◆ Your assignment ◆
Make an exact copy of all the data, pictures excluded.

== == ==

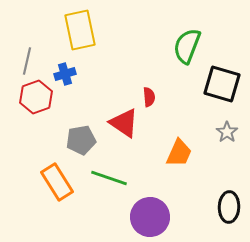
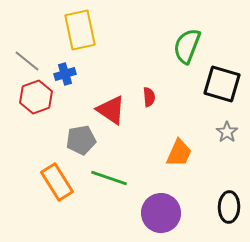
gray line: rotated 64 degrees counterclockwise
red triangle: moved 13 px left, 13 px up
purple circle: moved 11 px right, 4 px up
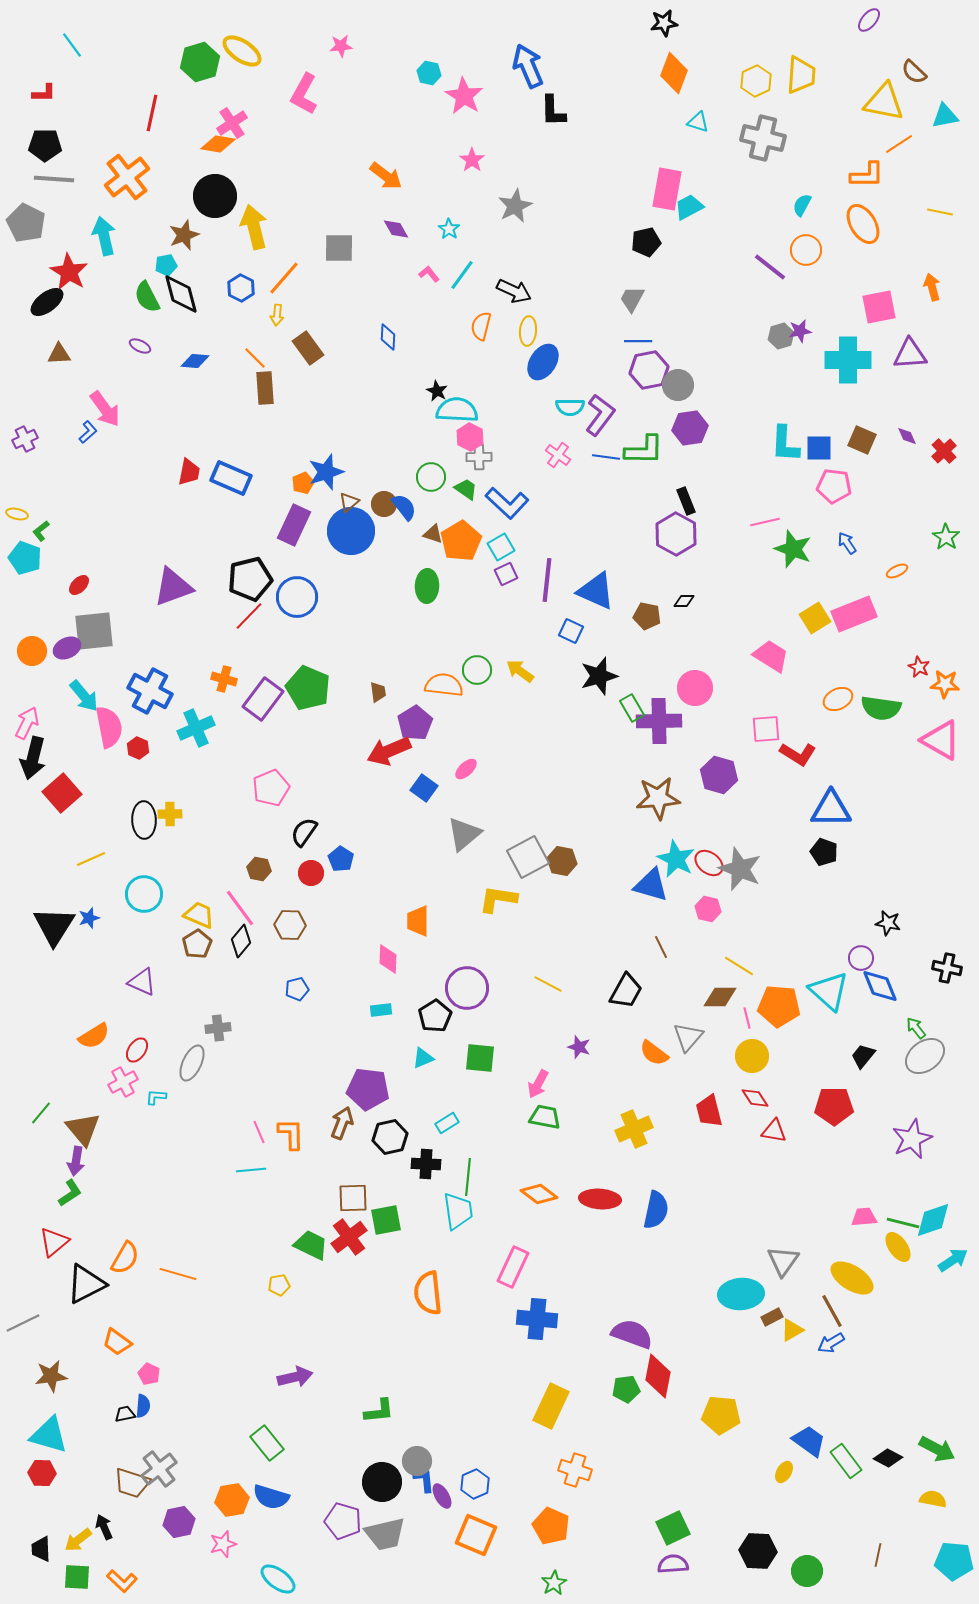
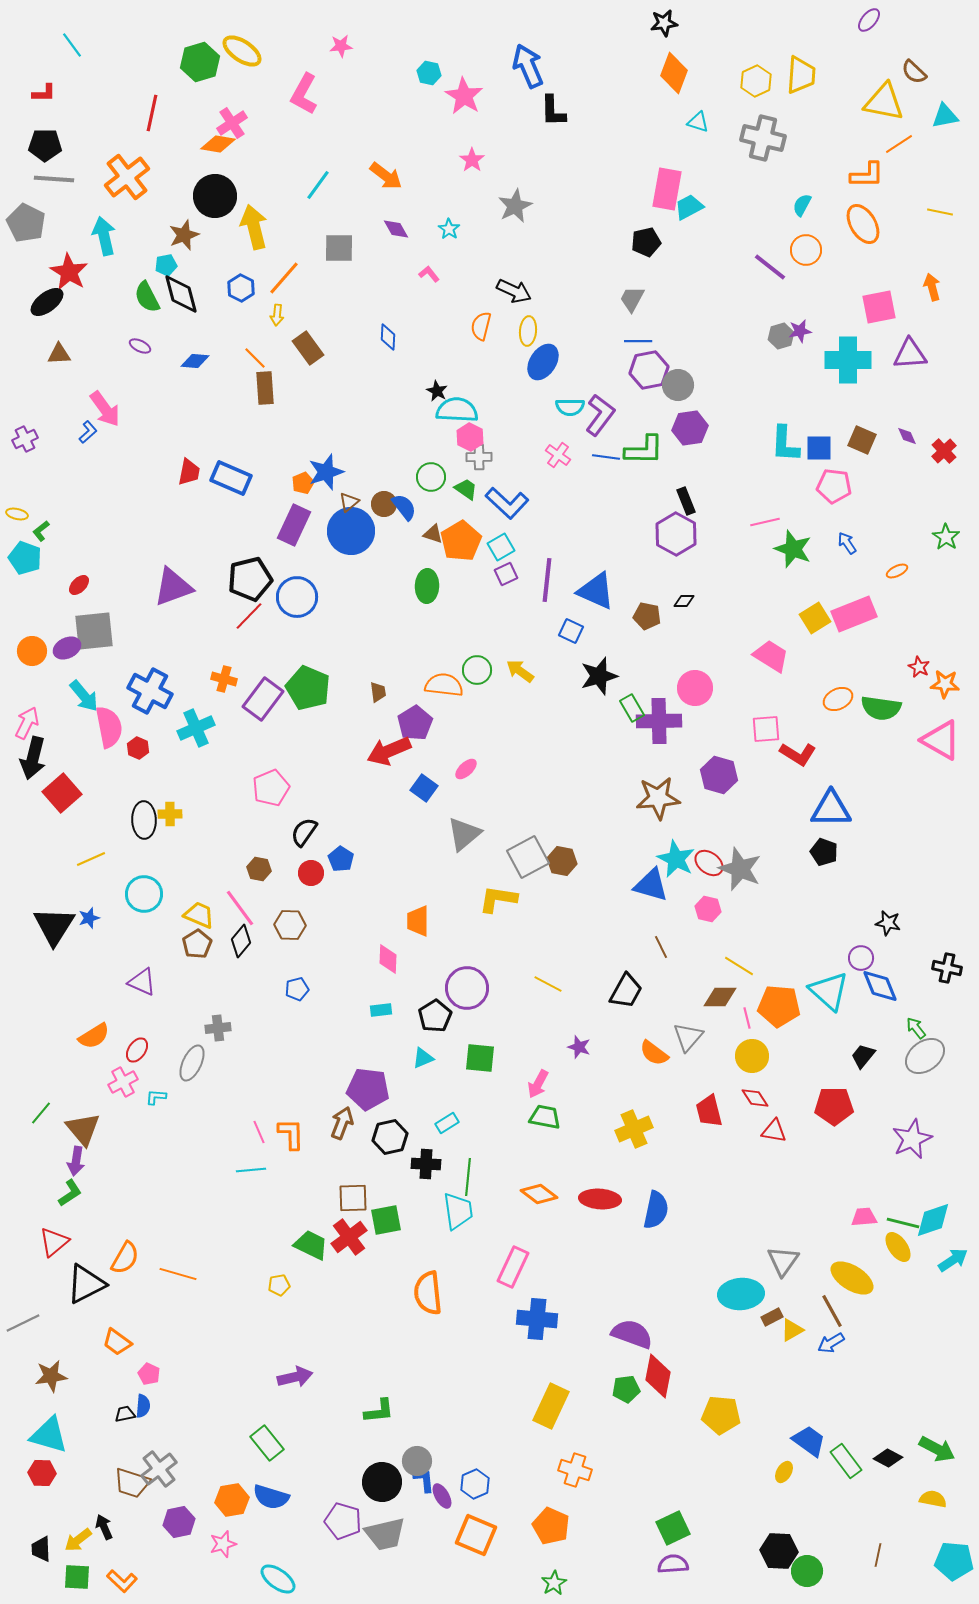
cyan line at (462, 275): moved 144 px left, 90 px up
black hexagon at (758, 1551): moved 21 px right
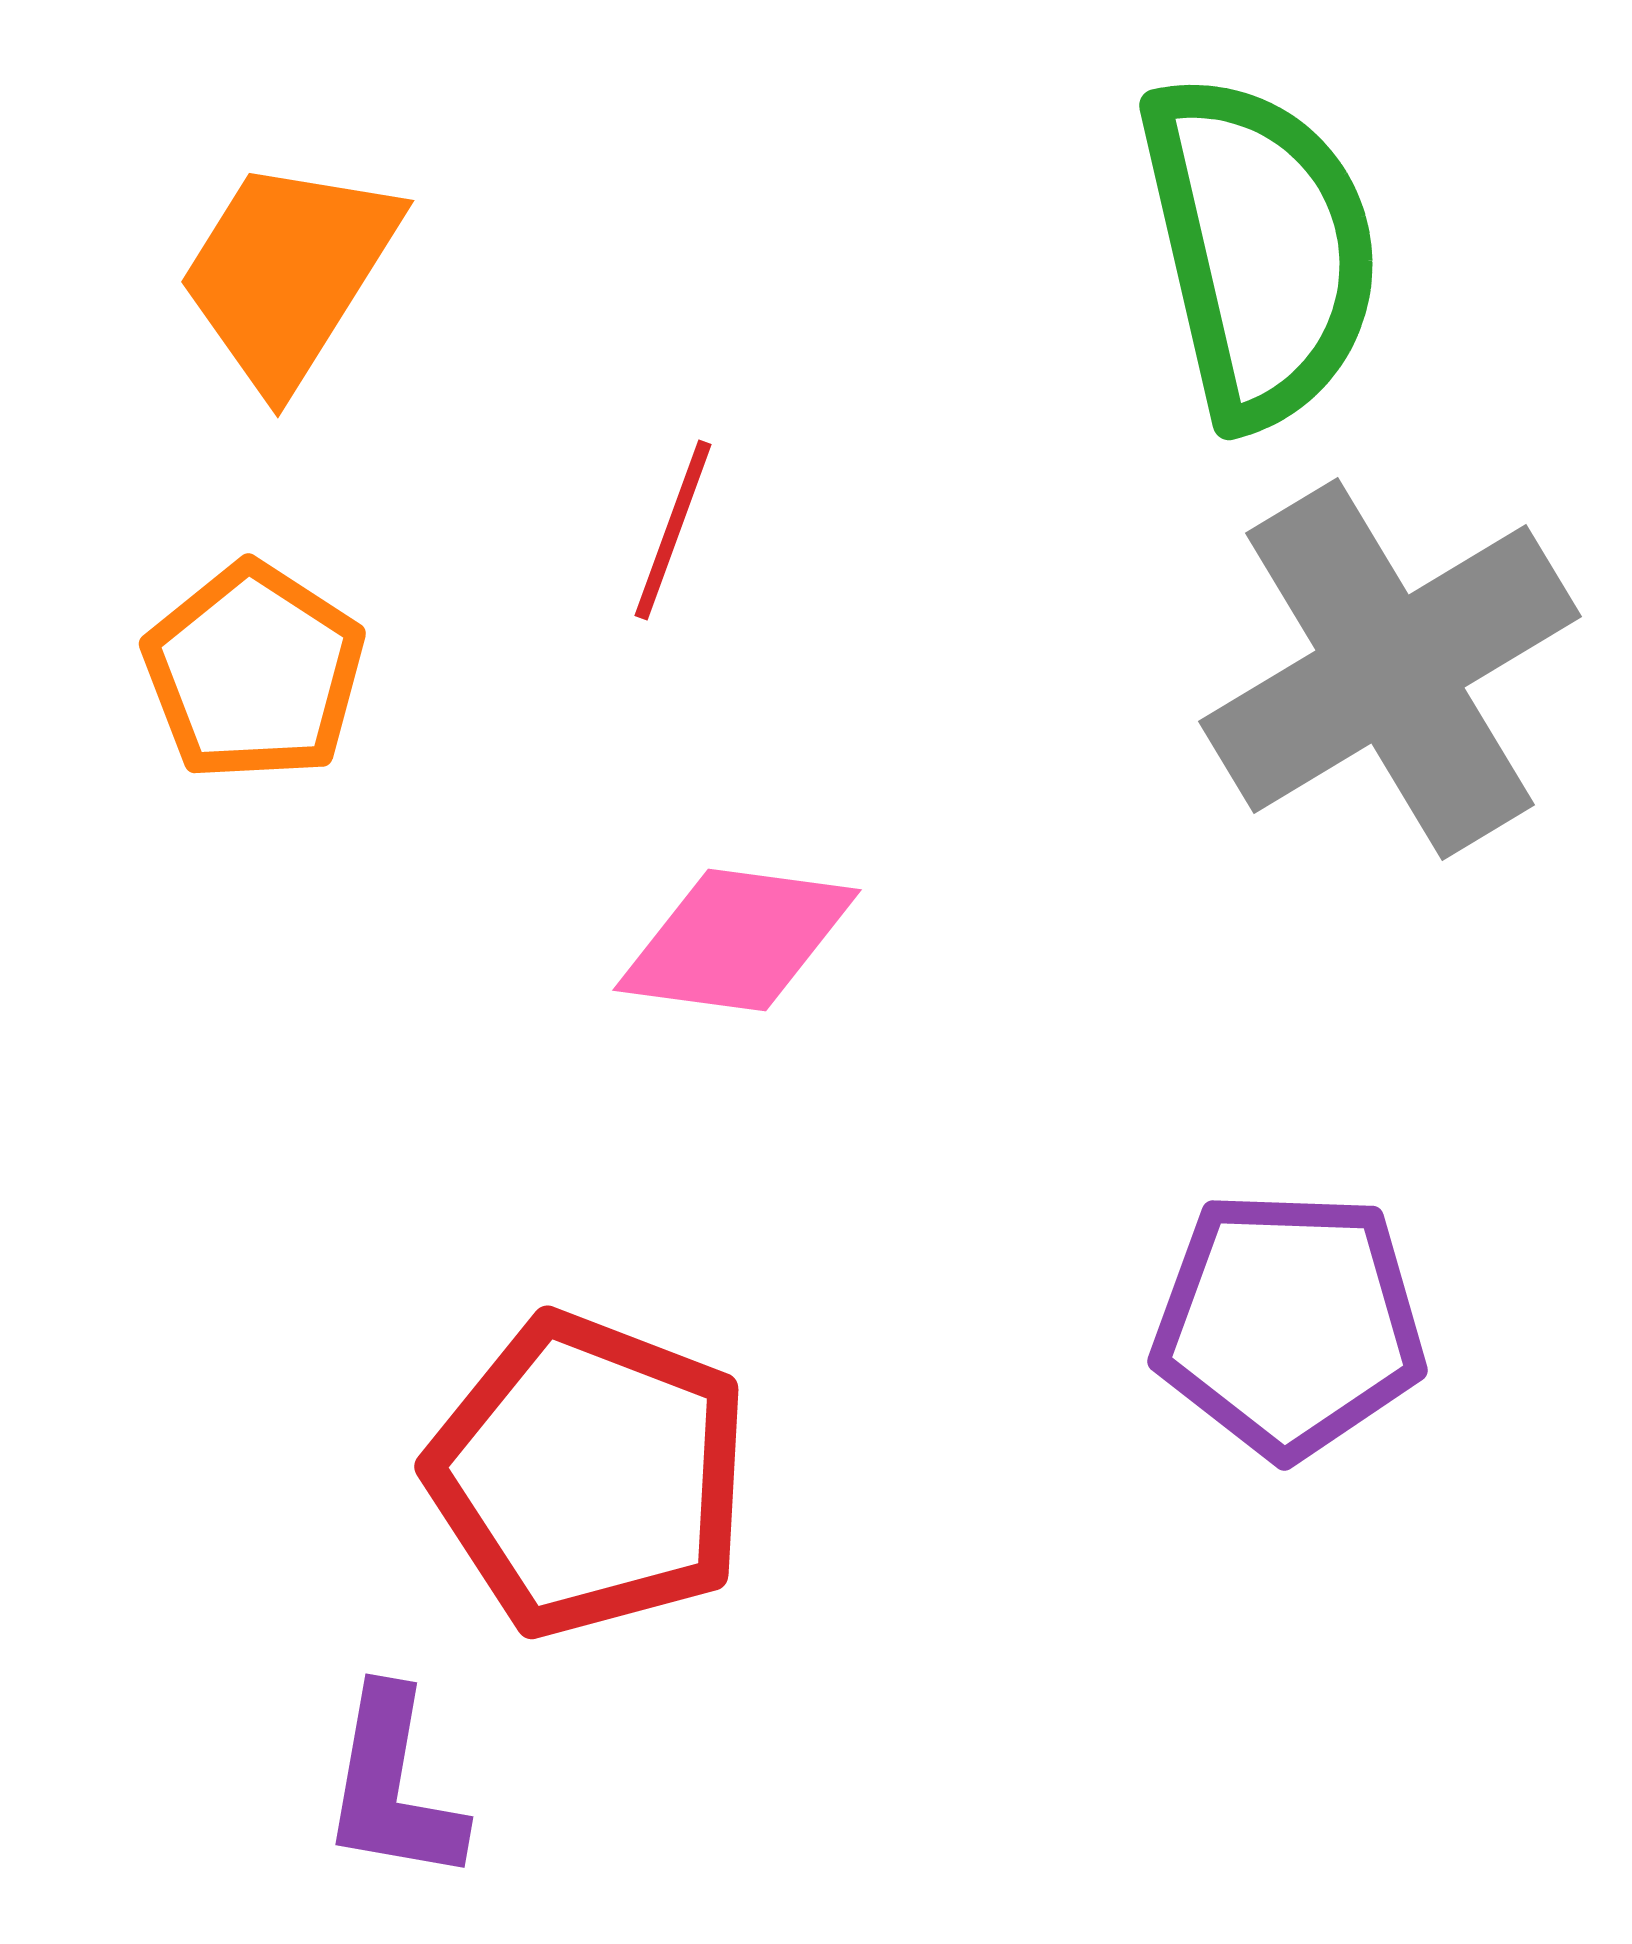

== == ==

◆ Problem solution ◆
gray line: rotated 64 degrees counterclockwise
red triangle: moved 13 px left, 13 px up
purple circle: moved 11 px right, 4 px up
cyan line at (462, 275): moved 144 px left, 90 px up
black hexagon at (758, 1551): moved 21 px right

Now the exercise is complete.